■ Data section ■
>>>
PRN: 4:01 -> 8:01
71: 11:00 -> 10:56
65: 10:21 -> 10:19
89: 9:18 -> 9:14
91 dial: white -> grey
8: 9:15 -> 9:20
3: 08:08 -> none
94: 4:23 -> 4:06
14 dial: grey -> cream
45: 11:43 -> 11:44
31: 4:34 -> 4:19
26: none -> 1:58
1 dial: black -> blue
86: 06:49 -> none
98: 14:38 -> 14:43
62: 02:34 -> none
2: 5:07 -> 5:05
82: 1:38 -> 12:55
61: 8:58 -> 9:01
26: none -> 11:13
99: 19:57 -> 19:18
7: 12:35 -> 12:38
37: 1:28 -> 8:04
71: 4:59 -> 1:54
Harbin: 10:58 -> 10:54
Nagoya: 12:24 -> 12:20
<<<
>>>
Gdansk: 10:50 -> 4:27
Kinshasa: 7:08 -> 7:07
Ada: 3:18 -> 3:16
<<<
>>>
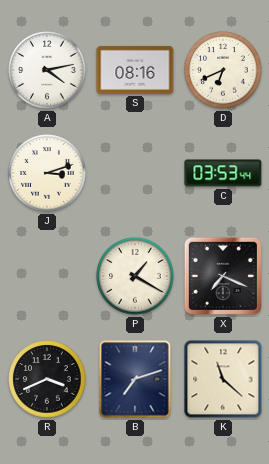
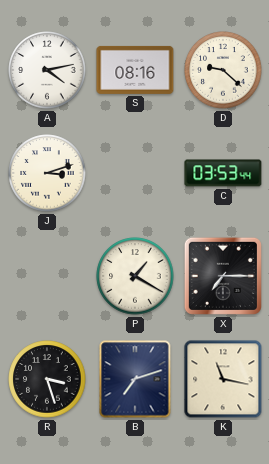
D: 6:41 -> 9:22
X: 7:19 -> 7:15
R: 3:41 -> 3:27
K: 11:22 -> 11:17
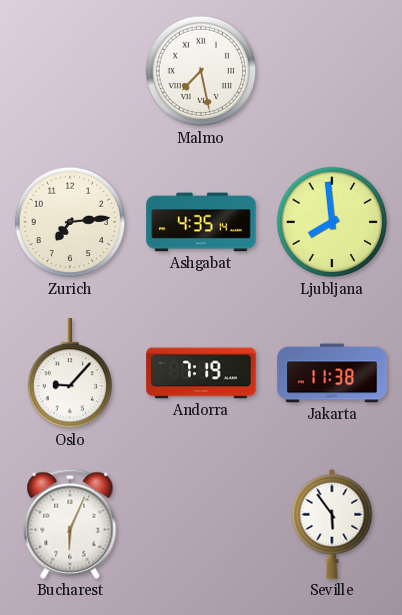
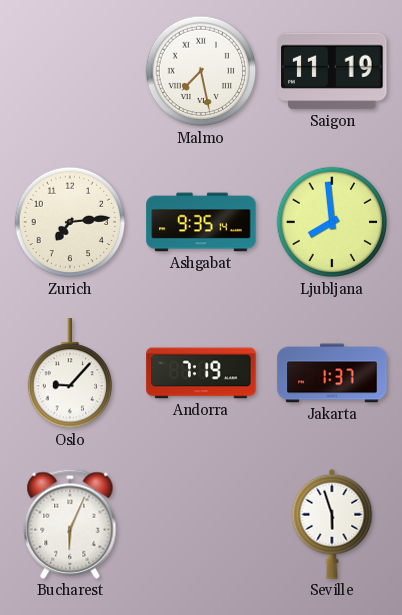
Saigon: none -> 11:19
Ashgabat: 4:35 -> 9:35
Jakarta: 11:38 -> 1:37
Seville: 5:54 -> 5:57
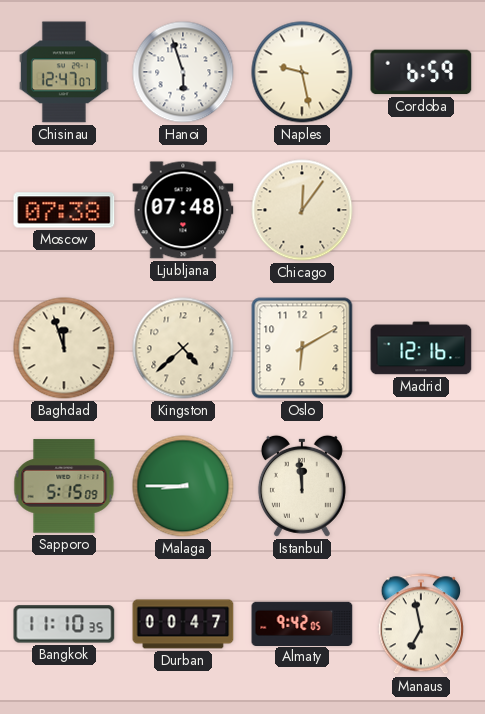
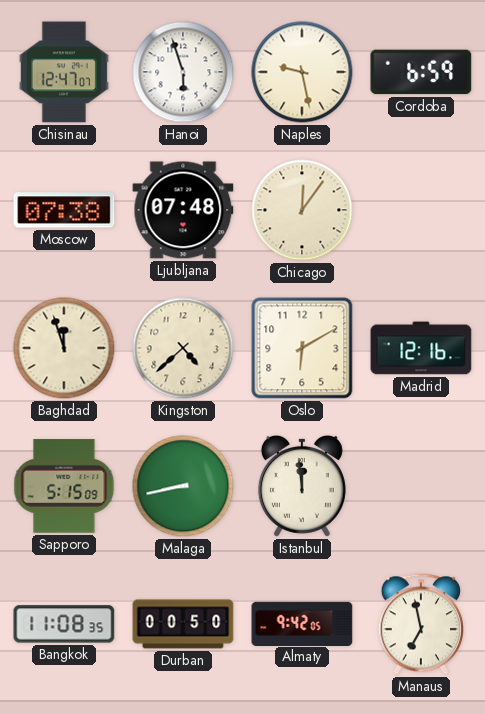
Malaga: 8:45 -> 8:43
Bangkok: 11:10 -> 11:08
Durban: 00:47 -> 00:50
<<<
■ Task statement ■
Repeat every line of the listing above, starting from the one containing "PRN: 4:01 -> 8:01" down to the one containing "82: 1:38 -> 12:55", both included.

■ Result of this task ■
PRN: 4:01 -> 8:01
71: 11:00 -> 10:56
65: 10:21 -> 10:19
89: 9:18 -> 9:14
91 dial: white -> grey
8: 9:15 -> 9:20
3: 08:08 -> none
94: 4:23 -> 4:06
14 dial: grey -> cream
45: 11:43 -> 11:44
31: 4:34 -> 4:19
26: none -> 1:58
1 dial: black -> blue
86: 06:49 -> none
98: 14:38 -> 14:43
62: 02:34 -> none
2: 5:07 -> 5:05
82: 1:38 -> 12:55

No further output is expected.